======== DATASET EXCERPTS ========

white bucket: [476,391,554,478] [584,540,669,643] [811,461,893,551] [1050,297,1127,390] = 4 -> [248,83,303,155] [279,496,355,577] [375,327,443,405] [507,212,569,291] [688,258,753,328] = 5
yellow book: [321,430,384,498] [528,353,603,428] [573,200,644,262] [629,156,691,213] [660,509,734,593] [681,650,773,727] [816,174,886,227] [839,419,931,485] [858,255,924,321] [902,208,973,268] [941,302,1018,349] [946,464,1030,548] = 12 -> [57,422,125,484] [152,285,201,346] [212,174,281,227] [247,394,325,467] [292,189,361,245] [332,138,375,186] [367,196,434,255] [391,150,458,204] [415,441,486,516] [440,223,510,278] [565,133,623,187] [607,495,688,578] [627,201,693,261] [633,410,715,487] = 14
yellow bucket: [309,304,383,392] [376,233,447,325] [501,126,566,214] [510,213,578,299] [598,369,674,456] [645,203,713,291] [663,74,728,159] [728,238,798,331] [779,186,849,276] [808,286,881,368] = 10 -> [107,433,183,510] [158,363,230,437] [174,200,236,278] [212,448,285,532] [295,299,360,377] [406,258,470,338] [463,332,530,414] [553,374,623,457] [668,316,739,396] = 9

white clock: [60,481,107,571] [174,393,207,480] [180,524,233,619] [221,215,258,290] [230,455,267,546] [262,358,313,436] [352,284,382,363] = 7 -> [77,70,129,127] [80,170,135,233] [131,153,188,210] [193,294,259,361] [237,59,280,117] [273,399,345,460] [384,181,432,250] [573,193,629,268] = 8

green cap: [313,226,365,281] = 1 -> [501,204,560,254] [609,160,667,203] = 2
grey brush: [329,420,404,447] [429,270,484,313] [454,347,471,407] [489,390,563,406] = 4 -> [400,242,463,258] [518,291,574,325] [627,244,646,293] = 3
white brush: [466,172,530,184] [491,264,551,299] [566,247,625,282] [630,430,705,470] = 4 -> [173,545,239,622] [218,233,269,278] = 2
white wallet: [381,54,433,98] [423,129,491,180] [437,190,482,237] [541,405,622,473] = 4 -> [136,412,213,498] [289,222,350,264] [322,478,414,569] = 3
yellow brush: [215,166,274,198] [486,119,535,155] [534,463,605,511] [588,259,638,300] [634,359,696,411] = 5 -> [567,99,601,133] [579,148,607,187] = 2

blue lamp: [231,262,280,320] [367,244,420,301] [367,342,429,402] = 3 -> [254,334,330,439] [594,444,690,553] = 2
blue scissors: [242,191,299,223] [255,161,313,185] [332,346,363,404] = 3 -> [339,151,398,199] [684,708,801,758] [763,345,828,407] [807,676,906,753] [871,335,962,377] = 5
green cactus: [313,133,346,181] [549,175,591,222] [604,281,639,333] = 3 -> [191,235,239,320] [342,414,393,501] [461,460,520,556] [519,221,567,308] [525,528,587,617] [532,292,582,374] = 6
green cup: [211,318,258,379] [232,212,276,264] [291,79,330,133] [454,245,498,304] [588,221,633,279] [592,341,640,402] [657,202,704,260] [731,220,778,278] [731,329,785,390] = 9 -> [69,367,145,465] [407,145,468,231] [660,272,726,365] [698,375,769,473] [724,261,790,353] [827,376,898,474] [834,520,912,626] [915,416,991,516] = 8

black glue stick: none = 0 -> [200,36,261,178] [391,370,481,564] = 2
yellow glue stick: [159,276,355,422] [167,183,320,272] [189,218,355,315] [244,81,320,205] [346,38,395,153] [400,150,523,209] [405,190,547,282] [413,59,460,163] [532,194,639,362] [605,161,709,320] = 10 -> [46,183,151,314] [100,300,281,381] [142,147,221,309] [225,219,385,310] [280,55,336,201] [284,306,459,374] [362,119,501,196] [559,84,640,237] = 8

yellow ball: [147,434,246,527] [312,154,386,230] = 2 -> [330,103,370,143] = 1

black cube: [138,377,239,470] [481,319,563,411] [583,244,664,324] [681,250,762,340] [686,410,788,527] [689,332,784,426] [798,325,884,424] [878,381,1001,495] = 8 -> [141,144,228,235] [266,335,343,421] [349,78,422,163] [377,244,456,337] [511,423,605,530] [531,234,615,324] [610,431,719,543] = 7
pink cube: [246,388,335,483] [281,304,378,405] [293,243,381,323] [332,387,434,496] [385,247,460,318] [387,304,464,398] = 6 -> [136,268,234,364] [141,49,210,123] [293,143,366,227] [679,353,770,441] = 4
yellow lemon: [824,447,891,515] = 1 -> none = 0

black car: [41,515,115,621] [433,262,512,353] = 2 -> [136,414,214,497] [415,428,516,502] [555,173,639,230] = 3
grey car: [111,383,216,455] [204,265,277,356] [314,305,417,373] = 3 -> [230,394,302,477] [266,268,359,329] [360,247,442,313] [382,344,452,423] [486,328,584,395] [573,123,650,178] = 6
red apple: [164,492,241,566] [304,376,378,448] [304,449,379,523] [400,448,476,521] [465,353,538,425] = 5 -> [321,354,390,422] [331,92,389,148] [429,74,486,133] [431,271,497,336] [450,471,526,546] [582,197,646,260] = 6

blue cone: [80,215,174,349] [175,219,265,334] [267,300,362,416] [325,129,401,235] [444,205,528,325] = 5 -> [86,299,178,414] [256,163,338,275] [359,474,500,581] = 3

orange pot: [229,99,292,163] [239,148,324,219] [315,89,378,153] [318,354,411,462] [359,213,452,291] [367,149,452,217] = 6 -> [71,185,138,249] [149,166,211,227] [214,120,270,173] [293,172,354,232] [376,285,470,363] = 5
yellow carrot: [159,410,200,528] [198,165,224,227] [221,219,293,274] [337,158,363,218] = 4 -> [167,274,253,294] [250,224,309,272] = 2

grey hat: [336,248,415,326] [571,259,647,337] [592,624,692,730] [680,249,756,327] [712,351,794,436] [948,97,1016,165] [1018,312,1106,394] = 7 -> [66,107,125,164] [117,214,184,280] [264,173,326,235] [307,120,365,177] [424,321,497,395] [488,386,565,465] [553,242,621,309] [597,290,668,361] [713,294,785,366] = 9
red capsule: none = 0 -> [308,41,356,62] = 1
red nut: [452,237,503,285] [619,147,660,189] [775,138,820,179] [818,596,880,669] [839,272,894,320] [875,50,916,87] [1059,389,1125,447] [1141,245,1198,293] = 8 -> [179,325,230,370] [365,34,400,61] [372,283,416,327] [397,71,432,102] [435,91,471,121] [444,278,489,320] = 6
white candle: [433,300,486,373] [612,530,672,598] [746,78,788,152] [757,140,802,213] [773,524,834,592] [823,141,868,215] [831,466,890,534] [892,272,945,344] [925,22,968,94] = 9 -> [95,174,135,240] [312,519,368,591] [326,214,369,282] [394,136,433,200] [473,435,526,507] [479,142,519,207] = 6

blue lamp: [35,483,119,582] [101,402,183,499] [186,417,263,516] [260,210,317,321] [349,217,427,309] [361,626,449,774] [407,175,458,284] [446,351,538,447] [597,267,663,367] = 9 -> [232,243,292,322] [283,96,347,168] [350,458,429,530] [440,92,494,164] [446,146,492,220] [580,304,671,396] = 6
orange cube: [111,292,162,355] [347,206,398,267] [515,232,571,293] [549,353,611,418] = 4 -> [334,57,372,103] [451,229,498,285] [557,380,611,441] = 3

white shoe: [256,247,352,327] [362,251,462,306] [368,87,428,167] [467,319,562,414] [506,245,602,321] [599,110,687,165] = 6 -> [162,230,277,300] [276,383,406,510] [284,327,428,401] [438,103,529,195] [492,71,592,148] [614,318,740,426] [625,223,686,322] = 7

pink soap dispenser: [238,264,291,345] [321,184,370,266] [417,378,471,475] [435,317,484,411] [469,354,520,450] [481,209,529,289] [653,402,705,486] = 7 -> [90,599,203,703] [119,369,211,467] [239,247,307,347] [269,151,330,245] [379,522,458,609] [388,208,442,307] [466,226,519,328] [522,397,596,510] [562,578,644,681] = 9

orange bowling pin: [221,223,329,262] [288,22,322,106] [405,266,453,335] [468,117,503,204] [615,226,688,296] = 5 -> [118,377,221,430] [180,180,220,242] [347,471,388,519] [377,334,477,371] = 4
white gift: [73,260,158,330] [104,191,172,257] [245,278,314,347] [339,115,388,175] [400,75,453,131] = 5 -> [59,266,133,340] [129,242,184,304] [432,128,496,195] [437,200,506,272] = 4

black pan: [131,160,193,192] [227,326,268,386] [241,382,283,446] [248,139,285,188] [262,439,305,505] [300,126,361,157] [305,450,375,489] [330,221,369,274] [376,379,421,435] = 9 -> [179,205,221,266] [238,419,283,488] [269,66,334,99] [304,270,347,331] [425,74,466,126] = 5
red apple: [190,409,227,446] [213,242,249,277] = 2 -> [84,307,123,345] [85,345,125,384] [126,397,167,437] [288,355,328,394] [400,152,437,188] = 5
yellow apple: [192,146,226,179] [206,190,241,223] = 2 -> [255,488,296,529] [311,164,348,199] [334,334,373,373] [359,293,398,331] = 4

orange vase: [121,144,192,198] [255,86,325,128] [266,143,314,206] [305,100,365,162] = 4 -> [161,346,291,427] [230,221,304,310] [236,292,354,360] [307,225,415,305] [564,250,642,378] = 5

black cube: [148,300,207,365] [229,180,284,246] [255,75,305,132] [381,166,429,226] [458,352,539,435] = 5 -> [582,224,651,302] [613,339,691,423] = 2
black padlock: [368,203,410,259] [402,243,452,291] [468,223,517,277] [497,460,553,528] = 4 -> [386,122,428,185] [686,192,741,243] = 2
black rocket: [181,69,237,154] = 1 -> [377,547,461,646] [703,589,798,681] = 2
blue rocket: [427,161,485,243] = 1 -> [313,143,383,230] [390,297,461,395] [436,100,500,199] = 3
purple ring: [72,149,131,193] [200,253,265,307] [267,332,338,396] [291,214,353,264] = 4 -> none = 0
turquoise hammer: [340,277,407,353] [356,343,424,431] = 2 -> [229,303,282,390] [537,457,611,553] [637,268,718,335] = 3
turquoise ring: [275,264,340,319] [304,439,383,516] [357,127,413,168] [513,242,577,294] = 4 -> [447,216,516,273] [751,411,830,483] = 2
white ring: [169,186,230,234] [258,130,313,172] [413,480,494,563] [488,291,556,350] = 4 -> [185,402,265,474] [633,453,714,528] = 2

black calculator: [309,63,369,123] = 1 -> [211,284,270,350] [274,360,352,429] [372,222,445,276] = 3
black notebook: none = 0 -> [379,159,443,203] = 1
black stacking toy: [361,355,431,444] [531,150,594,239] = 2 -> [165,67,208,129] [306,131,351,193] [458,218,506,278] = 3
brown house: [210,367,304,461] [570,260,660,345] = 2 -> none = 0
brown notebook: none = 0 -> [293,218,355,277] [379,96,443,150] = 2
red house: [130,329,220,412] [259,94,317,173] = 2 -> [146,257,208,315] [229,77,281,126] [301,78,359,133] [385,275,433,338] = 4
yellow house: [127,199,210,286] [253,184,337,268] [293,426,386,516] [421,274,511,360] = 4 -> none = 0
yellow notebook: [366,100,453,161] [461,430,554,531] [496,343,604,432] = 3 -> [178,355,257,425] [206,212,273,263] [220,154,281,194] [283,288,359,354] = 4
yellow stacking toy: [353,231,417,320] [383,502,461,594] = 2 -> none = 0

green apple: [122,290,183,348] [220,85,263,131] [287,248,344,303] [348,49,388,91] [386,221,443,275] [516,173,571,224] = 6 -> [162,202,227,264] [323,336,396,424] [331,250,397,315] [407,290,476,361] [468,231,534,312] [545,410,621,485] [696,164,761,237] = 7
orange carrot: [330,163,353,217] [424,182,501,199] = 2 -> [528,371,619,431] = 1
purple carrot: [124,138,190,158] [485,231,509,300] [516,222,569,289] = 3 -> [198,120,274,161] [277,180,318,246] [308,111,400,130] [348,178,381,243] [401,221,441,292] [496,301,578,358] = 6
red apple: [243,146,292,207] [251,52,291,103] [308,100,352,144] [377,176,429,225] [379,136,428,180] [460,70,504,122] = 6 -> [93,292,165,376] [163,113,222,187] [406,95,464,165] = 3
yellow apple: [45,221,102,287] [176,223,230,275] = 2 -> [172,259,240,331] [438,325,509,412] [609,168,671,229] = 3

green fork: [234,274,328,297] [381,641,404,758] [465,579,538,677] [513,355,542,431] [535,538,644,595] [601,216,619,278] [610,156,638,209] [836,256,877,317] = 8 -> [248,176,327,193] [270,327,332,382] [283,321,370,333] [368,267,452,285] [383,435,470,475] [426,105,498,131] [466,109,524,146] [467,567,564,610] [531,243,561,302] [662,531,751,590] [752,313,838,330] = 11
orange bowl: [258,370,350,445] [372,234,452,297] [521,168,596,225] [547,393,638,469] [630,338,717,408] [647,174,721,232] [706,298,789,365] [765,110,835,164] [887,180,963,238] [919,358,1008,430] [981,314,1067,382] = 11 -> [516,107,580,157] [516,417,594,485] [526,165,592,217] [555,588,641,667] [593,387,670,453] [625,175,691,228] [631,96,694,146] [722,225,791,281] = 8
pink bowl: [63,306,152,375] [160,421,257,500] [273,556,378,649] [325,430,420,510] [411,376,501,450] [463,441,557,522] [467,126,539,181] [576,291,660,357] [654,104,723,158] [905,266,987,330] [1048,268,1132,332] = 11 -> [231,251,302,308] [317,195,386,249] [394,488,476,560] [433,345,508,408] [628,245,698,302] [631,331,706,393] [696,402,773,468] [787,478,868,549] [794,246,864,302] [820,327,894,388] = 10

========

## PROBLEM TO SOLVE
Search the records for the word "lamp". Copy every line that has it.

## EXERCISE RESULT
blue lamp: [231,262,280,320] [367,244,420,301] [367,342,429,402] = 3 -> [254,334,330,439] [594,444,690,553] = 2
blue lamp: [35,483,119,582] [101,402,183,499] [186,417,263,516] [260,210,317,321] [349,217,427,309] [361,626,449,774] [407,175,458,284] [446,351,538,447] [597,267,663,367] = 9 -> [232,243,292,322] [283,96,347,168] [350,458,429,530] [440,92,494,164] [446,146,492,220] [580,304,671,396] = 6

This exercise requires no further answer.